TASK INSTRUCTIONS:
Which lines below contain "tape"? Pull them out.

INPUT RECORDS:
________

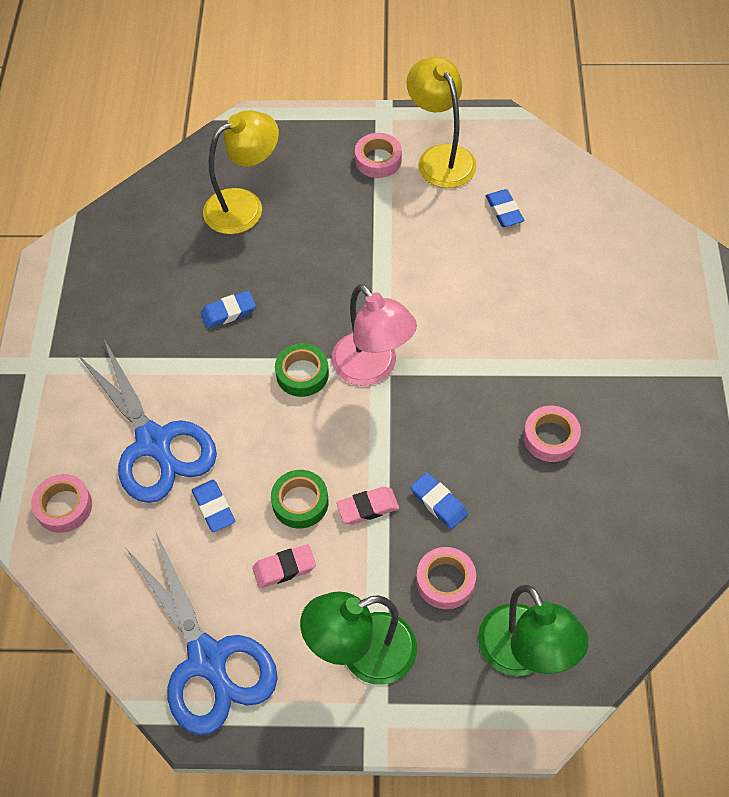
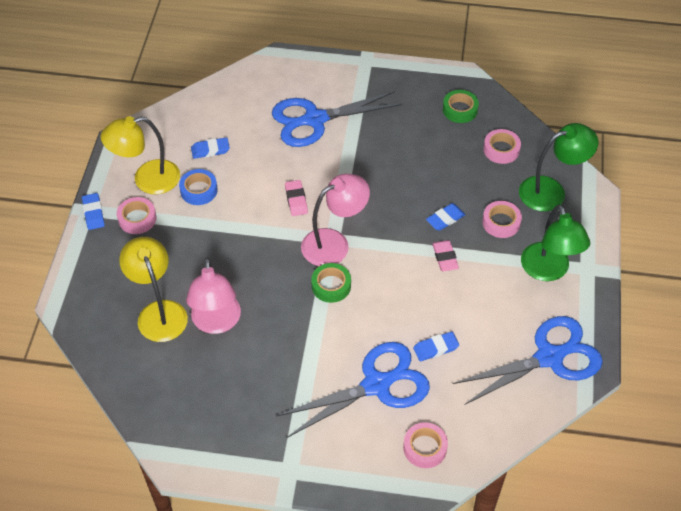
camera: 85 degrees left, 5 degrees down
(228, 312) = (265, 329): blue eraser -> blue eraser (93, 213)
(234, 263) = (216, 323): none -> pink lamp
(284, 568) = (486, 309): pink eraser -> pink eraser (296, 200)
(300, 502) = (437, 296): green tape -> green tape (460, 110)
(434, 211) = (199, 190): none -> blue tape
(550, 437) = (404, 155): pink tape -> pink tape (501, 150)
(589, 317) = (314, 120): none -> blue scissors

________

THE COMPLETED TASK:
(300, 502) = (437, 296): green tape -> green tape (460, 110)
(434, 211) = (199, 190): none -> blue tape
(550, 437) = (404, 155): pink tape -> pink tape (501, 150)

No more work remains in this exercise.